Available data>
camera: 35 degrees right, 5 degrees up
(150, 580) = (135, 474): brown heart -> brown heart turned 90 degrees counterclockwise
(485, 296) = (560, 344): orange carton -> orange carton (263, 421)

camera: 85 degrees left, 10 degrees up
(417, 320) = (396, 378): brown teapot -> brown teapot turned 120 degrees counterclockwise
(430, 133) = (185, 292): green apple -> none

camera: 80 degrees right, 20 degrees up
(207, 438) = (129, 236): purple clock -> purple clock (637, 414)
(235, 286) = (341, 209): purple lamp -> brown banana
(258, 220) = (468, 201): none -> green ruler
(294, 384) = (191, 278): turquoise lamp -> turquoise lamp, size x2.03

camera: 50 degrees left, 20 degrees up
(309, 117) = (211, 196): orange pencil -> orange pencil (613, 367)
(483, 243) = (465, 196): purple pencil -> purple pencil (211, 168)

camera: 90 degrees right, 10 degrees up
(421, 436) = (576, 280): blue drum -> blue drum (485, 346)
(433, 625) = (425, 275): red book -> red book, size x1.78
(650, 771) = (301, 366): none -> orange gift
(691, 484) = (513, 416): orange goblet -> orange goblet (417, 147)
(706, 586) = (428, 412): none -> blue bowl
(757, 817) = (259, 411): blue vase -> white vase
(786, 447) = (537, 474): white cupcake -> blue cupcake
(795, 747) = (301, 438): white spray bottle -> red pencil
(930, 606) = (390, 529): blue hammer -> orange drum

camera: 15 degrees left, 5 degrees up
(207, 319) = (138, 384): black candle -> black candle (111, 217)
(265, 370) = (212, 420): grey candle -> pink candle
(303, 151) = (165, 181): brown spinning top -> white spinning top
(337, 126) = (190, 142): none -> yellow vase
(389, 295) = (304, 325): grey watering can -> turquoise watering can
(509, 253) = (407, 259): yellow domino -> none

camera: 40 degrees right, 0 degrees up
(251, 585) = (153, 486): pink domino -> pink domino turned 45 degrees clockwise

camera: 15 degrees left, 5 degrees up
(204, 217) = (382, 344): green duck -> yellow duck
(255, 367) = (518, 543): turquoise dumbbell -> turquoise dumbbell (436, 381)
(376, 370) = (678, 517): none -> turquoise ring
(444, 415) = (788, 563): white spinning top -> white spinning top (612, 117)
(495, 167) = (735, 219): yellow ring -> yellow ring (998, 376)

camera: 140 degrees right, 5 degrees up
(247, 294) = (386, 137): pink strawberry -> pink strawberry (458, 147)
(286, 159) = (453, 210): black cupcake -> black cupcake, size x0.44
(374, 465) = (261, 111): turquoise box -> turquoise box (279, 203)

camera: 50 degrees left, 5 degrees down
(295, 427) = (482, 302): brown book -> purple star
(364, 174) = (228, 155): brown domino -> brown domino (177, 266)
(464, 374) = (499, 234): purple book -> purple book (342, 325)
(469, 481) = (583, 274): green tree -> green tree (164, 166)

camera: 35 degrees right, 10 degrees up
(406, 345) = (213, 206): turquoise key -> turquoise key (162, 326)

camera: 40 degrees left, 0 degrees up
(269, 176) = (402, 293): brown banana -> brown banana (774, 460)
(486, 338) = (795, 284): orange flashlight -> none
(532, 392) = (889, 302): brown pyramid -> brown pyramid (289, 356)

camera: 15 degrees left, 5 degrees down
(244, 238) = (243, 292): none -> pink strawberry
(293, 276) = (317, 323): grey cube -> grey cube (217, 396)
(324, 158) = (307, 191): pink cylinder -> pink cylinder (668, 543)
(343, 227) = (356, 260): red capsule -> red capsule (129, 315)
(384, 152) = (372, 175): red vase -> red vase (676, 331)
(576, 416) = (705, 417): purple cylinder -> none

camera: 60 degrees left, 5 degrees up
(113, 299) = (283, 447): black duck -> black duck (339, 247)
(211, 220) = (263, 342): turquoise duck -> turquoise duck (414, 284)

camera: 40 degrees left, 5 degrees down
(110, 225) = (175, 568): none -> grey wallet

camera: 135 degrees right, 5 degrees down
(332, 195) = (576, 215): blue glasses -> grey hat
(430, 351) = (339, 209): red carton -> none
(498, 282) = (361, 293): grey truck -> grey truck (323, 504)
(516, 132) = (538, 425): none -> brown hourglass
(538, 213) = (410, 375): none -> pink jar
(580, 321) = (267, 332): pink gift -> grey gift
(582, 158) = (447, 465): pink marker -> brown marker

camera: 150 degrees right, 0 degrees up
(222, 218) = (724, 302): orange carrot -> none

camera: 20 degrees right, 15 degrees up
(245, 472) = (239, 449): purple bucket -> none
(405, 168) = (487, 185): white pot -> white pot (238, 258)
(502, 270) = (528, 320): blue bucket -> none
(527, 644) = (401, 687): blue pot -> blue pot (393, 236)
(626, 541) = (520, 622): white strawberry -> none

What you will do>
Within the entries above, find the string "lamp" and return each line that holds it.

Worked solution>
(235, 286) = (341, 209): purple lamp -> brown banana
(294, 384) = (191, 278): turquoise lamp -> turquoise lamp, size x2.03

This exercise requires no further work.